(Problem description):
Return only those lines of the material that contain "teapot".

(Supplied data):
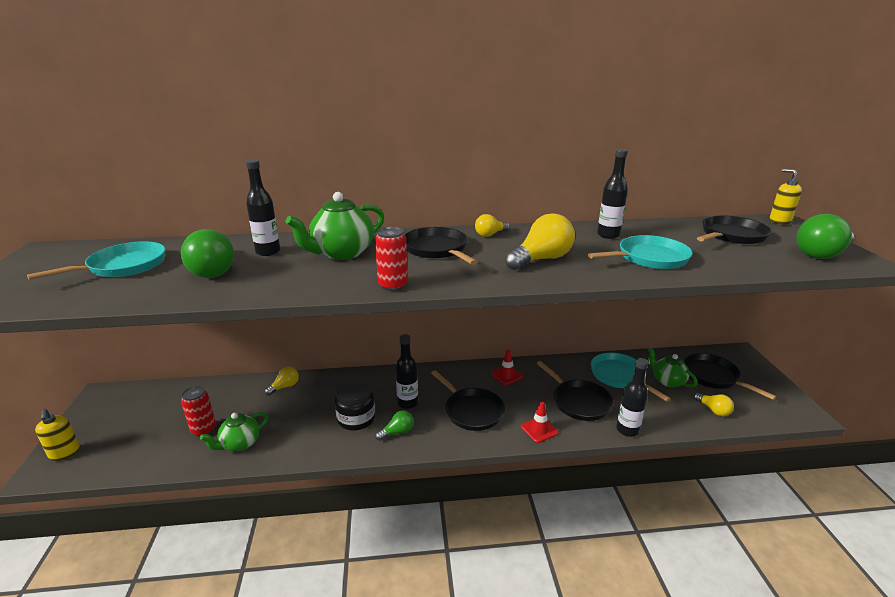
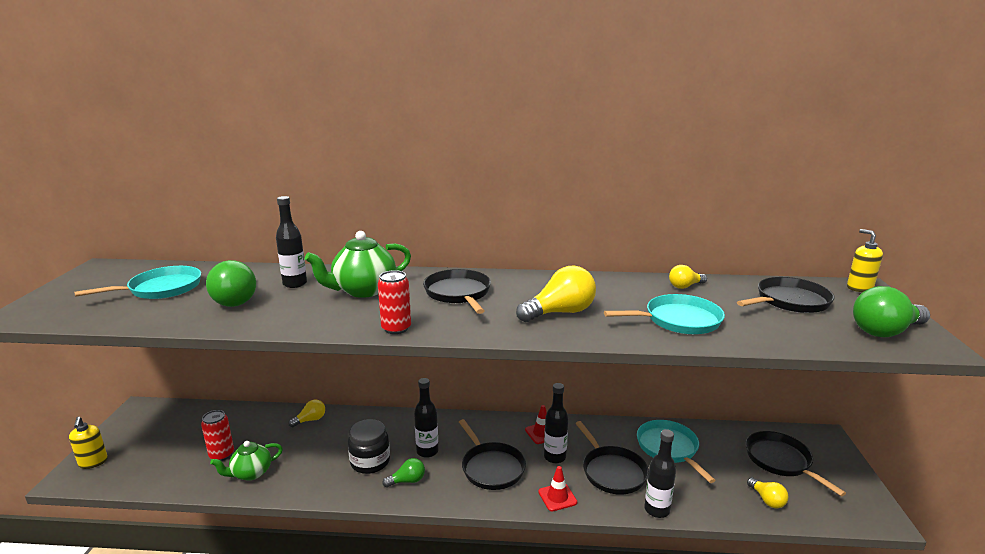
camera: 10 degrees right, 5 degrees down
(490, 234) = (521, 281): yellow light bulb -> yellow light bulb (685, 286)
(608, 235) = (648, 290): black bottle -> black bottle (554, 457)
(667, 381) = (724, 460): green teapot -> none

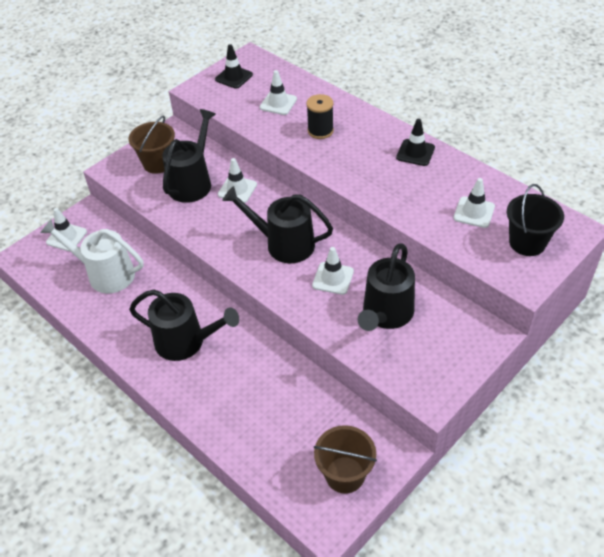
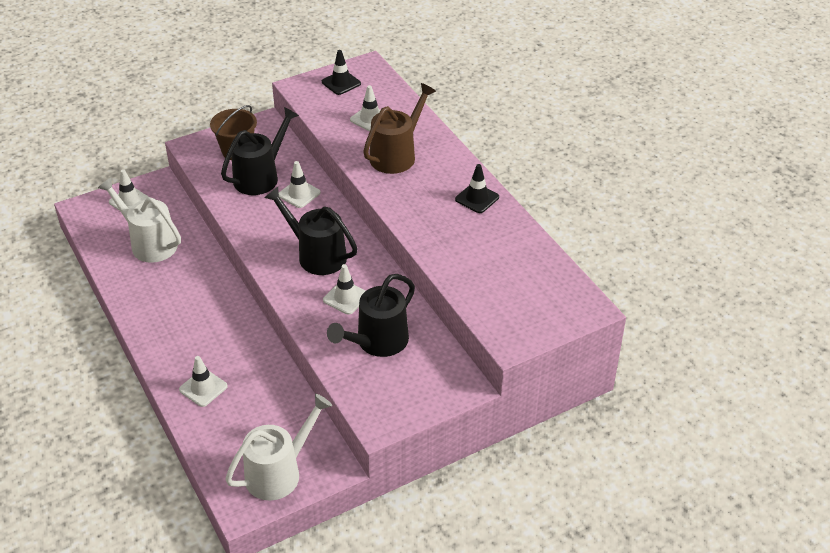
camera: 15 degrees right, 5 degrees down
(185, 342) = (193, 322): black watering can -> none
(320, 131) = (396, 155): black spool -> brown watering can
(345, 475) = (278, 472): brown bucket -> white watering can
(474, 212) = (500, 268): white traffic cone -> white traffic cone (203, 388)
(527, 242) = (534, 308): black bucket -> none

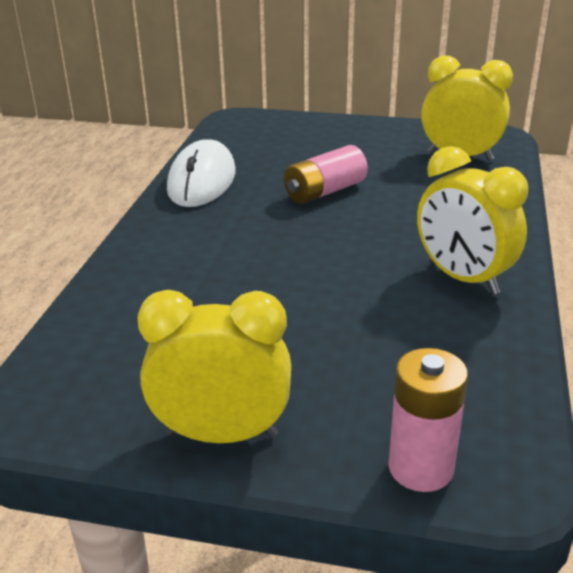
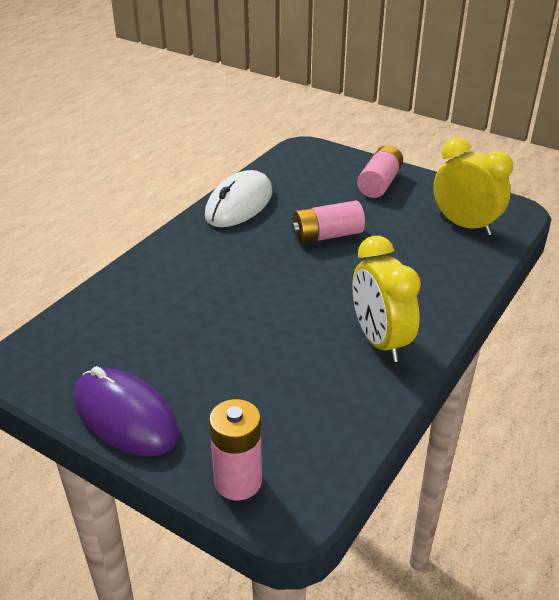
camera: 20 degrees right, 5 degrees up
(222, 434) = (125, 416): yellow clock -> purple mouse
(343, 136) = (379, 183): none -> pink battery

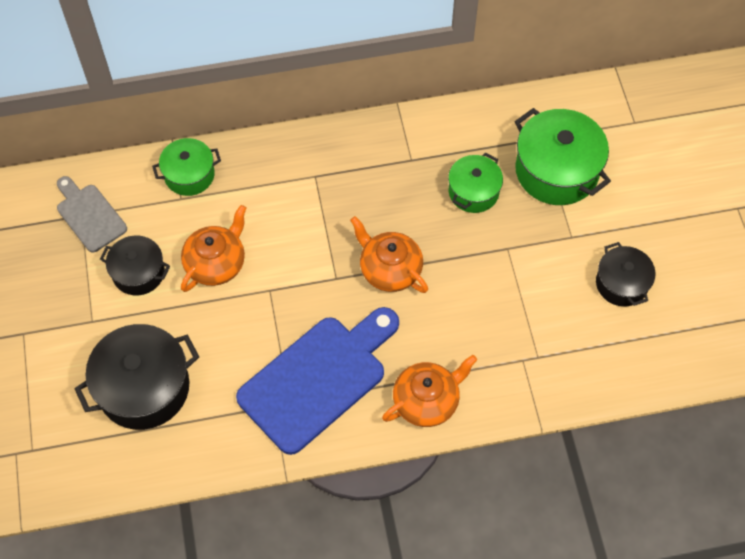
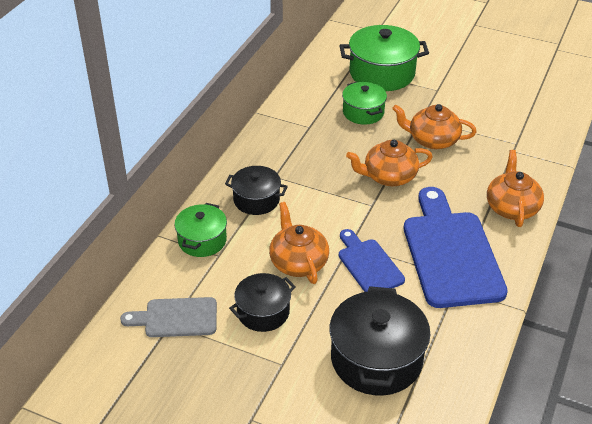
camera: 55 degrees left, 20 degrees down
(253, 319) = (368, 264): none -> blue cutting board
(479, 277) = (432, 140): none -> orange teapot
(621, 283) = (490, 87): black pot -> black pot (256, 200)

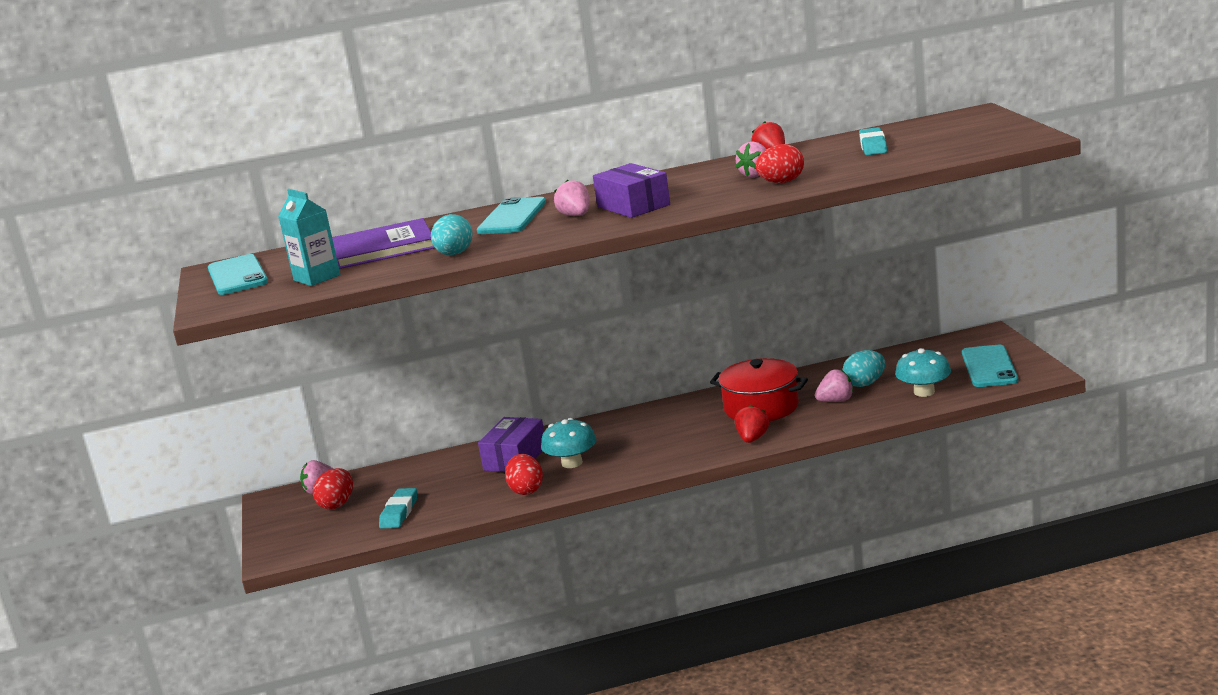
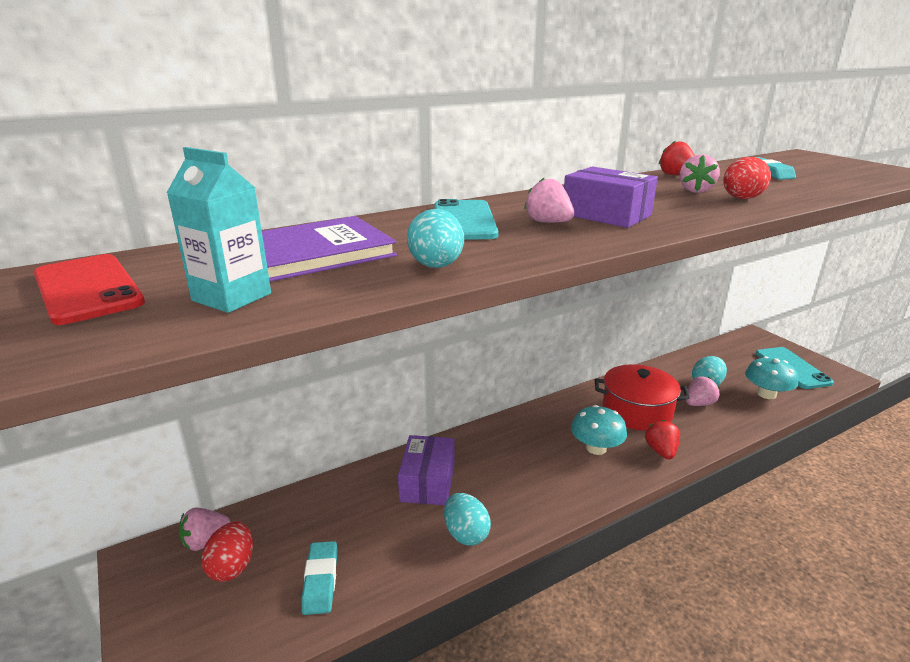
camera: 20 degrees left, 5 degrees up
(237, 276) = (87, 288): turquoise phone -> red phone
(526, 490) = (466, 534): red egg -> turquoise egg
(572, 463) = (495, 488): turquoise mushroom -> turquoise mushroom (596, 448)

(Solution to this problem):
(667, 381) = (724, 460): green teapot -> none
(479, 277) = (432, 140): none -> orange teapot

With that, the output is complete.